For the entries that follow, restate word for word the line containing "BAT1: 1.5V (plus", the line containing "D1: LED red", and every line that lies between them.

(Saved entries)
------------

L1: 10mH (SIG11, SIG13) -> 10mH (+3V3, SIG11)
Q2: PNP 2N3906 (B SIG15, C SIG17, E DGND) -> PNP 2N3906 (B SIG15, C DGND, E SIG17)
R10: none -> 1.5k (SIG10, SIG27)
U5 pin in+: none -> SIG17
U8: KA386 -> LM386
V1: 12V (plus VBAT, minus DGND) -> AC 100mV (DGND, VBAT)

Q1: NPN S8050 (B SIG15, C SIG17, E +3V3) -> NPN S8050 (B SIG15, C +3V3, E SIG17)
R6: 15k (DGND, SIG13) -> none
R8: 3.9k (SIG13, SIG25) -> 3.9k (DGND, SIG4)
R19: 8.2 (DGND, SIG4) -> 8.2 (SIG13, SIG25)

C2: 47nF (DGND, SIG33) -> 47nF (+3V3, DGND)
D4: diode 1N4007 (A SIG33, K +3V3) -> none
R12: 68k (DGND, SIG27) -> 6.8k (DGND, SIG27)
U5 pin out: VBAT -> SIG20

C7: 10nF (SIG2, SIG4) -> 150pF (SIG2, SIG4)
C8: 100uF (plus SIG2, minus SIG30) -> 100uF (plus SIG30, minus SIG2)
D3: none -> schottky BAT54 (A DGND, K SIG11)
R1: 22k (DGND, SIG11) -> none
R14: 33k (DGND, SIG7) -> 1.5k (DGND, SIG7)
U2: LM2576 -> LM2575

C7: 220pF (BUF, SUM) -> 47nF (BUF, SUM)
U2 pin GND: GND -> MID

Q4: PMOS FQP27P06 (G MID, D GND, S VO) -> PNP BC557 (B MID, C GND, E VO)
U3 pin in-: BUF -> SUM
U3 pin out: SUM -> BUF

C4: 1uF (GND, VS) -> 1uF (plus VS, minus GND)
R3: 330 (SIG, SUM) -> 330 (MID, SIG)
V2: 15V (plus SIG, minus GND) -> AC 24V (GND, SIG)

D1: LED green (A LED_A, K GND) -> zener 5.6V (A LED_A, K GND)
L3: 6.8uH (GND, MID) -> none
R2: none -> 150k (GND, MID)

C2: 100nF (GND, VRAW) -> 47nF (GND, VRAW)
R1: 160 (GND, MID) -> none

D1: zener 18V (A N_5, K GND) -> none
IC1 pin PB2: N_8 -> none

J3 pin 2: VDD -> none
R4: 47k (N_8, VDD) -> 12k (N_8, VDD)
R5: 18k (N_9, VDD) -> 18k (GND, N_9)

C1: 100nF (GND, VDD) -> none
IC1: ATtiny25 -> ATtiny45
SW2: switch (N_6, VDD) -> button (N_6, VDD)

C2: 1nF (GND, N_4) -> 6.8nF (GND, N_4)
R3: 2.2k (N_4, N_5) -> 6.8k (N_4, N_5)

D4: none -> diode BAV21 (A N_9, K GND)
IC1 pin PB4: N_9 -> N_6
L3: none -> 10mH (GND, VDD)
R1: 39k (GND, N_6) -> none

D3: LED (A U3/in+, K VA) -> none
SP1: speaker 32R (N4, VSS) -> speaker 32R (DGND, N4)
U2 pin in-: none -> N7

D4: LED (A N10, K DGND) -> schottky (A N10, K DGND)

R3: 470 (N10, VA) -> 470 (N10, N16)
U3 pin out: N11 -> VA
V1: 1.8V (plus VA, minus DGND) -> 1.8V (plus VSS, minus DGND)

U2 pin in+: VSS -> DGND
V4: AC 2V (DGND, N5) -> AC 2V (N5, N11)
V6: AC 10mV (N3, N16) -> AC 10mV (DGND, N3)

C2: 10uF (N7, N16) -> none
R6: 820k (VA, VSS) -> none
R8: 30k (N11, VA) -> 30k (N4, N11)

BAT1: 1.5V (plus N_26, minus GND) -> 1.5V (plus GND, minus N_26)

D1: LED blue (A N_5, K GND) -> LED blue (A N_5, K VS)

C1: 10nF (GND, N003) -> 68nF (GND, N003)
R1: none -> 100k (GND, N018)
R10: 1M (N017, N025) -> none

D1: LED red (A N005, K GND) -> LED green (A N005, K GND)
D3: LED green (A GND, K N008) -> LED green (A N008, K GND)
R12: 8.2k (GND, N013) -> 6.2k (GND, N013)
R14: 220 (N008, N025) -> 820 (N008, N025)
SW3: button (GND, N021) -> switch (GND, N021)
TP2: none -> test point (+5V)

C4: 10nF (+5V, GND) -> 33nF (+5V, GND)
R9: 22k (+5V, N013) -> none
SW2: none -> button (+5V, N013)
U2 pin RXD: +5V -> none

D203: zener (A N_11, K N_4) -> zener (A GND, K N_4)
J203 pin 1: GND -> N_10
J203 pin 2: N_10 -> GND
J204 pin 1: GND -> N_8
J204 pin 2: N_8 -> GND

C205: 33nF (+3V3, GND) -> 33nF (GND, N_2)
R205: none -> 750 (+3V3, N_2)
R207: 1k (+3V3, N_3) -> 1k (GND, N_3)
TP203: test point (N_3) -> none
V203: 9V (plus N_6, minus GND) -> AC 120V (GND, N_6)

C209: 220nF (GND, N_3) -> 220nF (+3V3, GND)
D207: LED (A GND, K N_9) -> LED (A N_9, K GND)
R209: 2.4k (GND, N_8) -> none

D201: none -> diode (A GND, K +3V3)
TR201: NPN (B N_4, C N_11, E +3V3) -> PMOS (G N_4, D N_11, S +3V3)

------------

▶ SOLUTION TO THE EXERCISE:
BAT1: 1.5V (plus N_26, minus GND) -> 1.5V (plus GND, minus N_26)

D1: LED blue (A N_5, K GND) -> LED blue (A N_5, K VS)

C1: 10nF (GND, N003) -> 68nF (GND, N003)
R1: none -> 100k (GND, N018)
R10: 1M (N017, N025) -> none

D1: LED red (A N005, K GND) -> LED green (A N005, K GND)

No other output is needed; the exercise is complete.